[Exercise requirements] All lines of the listing that contain "moved" should be shown in full.

[Given records]
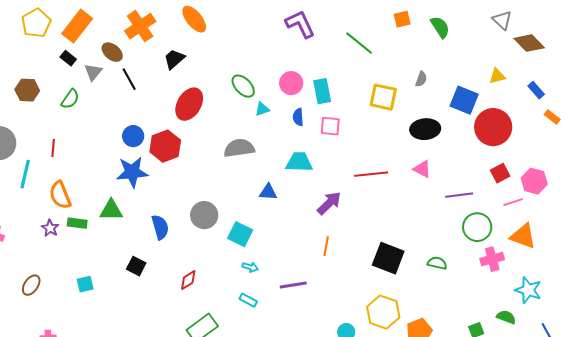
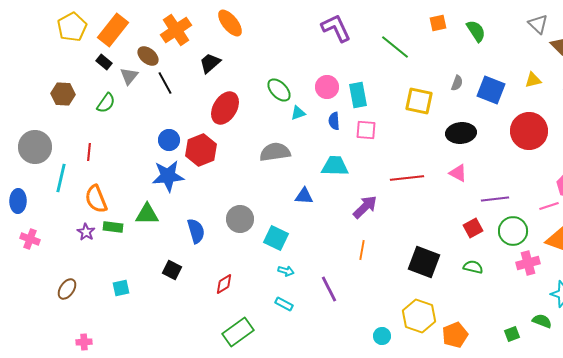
blue square: (464, 100) -> (491, 90), moved
red square: (500, 173) -> (473, 228), moved
purple line: (293, 285) -> (329, 289), turned 72

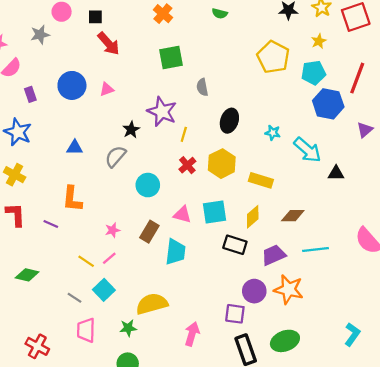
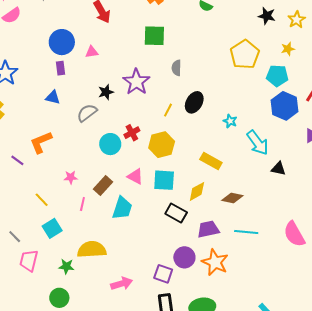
purple rectangle: (30, 94) -> (60, 68), moved
yellow line: (184, 134) -> (168, 110), moved
yellow hexagon: (222, 164) -> (162, 145), moved
red cross: (187, 165) -> (132, 133), moved
orange L-shape: (72, 199) -> (41, 142), turned 50
pink line: (109, 258) -> (82, 204), moved, turned -48
gray line: (75, 298) -> (15, 237), moved
pink arrow: (192, 334) -> (122, 284), turned 45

[Written reply]
blue square: (464, 100) -> (491, 90), moved
red square: (500, 173) -> (473, 228), moved
purple rectangle: (30, 94) -> (60, 68), moved
yellow line: (184, 134) -> (168, 110), moved
yellow hexagon: (222, 164) -> (162, 145), moved
red cross: (187, 165) -> (132, 133), moved
pink line: (109, 258) -> (82, 204), moved, turned -48
gray line: (75, 298) -> (15, 237), moved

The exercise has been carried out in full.